Raw data:
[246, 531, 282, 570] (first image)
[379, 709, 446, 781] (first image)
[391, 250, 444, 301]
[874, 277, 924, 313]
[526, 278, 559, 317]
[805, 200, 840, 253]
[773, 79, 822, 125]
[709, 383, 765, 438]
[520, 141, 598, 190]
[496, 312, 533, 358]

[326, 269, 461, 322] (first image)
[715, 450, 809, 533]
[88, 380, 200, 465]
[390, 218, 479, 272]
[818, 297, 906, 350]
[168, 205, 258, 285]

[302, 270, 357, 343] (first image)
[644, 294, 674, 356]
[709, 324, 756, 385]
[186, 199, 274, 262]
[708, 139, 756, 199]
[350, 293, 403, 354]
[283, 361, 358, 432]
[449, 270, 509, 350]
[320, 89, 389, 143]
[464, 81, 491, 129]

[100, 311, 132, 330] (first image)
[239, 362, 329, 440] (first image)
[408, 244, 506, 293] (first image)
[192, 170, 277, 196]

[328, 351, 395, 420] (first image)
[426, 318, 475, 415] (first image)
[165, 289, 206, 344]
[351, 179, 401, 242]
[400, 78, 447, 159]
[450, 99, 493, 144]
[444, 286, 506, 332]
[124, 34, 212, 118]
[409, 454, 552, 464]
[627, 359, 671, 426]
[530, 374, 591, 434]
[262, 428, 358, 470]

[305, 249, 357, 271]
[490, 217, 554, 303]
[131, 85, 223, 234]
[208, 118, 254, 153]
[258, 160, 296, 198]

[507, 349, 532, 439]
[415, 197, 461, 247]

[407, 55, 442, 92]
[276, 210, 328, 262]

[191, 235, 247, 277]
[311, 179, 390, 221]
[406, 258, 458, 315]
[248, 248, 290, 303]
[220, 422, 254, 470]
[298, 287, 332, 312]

Problem details:
Reply with the lines from the first line of the entries through the line that contains "[520, 141, 598, 190]", repeated exactly with both ends kept, and with nothing else.

Expected answer:
[246, 531, 282, 570] (first image)
[379, 709, 446, 781] (first image)
[391, 250, 444, 301]
[874, 277, 924, 313]
[526, 278, 559, 317]
[805, 200, 840, 253]
[773, 79, 822, 125]
[709, 383, 765, 438]
[520, 141, 598, 190]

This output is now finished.